[Stored dataset items]
=== Begin Enclosure ===
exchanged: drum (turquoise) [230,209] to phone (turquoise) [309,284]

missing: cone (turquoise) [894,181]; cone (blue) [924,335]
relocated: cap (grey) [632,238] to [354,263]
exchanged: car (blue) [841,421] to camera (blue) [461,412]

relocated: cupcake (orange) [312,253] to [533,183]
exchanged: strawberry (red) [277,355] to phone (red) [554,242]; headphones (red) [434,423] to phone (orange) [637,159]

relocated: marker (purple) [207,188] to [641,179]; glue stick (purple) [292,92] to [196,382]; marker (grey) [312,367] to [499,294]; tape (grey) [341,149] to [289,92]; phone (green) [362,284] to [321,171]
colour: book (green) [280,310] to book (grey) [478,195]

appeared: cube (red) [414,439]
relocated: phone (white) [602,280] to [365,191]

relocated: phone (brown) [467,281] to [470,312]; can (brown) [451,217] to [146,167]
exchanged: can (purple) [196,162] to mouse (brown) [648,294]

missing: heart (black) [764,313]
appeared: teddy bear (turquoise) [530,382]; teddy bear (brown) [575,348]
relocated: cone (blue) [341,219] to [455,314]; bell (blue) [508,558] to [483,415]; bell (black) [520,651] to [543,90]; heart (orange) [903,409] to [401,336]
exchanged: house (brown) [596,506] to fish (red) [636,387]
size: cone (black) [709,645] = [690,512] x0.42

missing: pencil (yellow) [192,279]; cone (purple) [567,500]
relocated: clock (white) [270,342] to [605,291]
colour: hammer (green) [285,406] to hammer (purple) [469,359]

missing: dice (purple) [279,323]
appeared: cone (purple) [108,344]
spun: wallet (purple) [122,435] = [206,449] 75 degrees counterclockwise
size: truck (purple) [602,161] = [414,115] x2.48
=== End Enclosure ===
### GOAL OF THE EXERCISE:
Your answer must be an exact transcription of every record above.

### SOLUTION BELOW:
exchanged: drum (turquoise) [230,209] to phone (turquoise) [309,284]

missing: cone (turquoise) [894,181]; cone (blue) [924,335]
relocated: cap (grey) [632,238] to [354,263]
exchanged: car (blue) [841,421] to camera (blue) [461,412]

relocated: cupcake (orange) [312,253] to [533,183]
exchanged: strawberry (red) [277,355] to phone (red) [554,242]; headphones (red) [434,423] to phone (orange) [637,159]

relocated: marker (purple) [207,188] to [641,179]; glue stick (purple) [292,92] to [196,382]; marker (grey) [312,367] to [499,294]; tape (grey) [341,149] to [289,92]; phone (green) [362,284] to [321,171]
colour: book (green) [280,310] to book (grey) [478,195]

appeared: cube (red) [414,439]
relocated: phone (white) [602,280] to [365,191]

relocated: phone (brown) [467,281] to [470,312]; can (brown) [451,217] to [146,167]
exchanged: can (purple) [196,162] to mouse (brown) [648,294]

missing: heart (black) [764,313]
appeared: teddy bear (turquoise) [530,382]; teddy bear (brown) [575,348]
relocated: cone (blue) [341,219] to [455,314]; bell (blue) [508,558] to [483,415]; bell (black) [520,651] to [543,90]; heart (orange) [903,409] to [401,336]
exchanged: house (brown) [596,506] to fish (red) [636,387]
size: cone (black) [709,645] = [690,512] x0.42

missing: pencil (yellow) [192,279]; cone (purple) [567,500]
relocated: clock (white) [270,342] to [605,291]
colour: hammer (green) [285,406] to hammer (purple) [469,359]

missing: dice (purple) [279,323]
appeared: cone (purple) [108,344]
spun: wallet (purple) [122,435] = [206,449] 75 degrees counterclockwise
size: truck (purple) [602,161] = [414,115] x2.48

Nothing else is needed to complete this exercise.